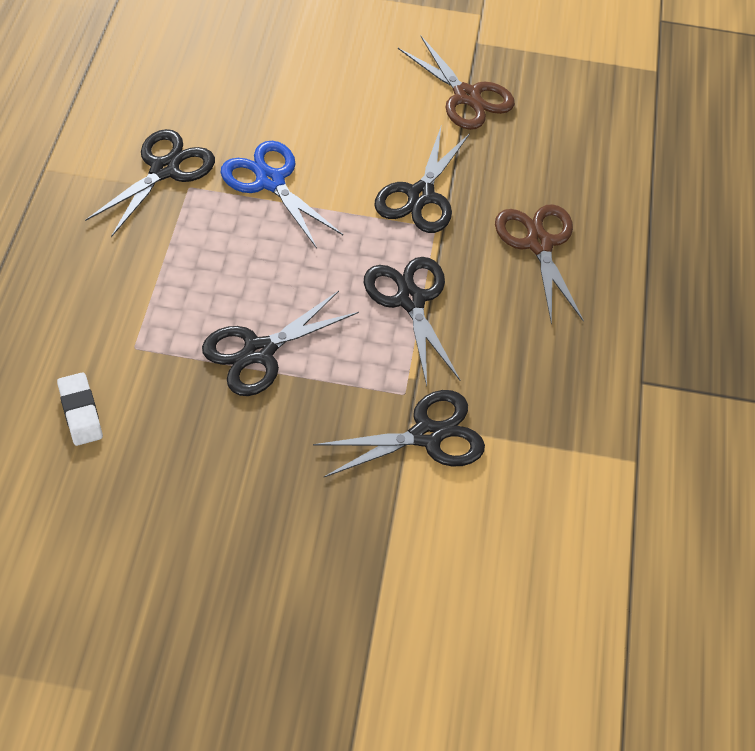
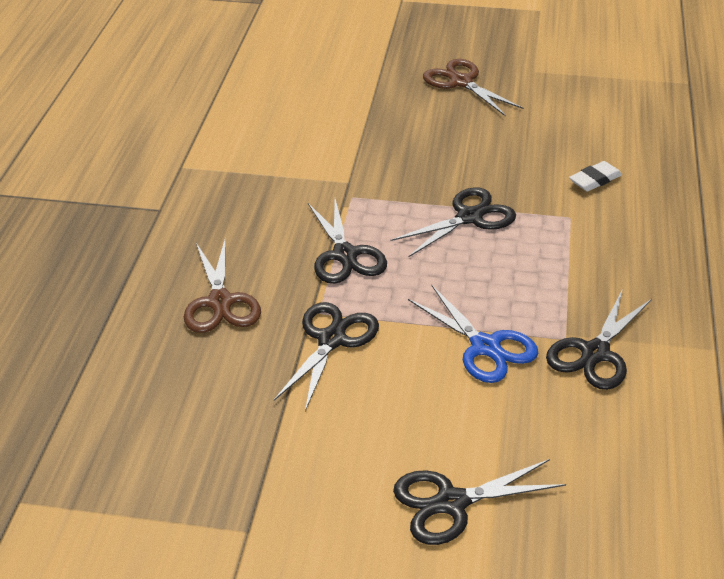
camera: 175 degrees left, 15 degrees down
(80, 412) = (595, 180): white eraser -> white eraser turned 75 degrees clockwise
(427, 435) = (335, 175): black scissors -> black scissors (451, 503)
(467, 96) = (270, 451): brown scissors -> brown scissors (461, 82)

- EXERCISE INSTRUCTIONS:
Where a line above contains the word "degrees", copy that line.

- SOLUTION TO THIS EXERCISE:
camera: 175 degrees left, 15 degrees down
(80, 412) = (595, 180): white eraser -> white eraser turned 75 degrees clockwise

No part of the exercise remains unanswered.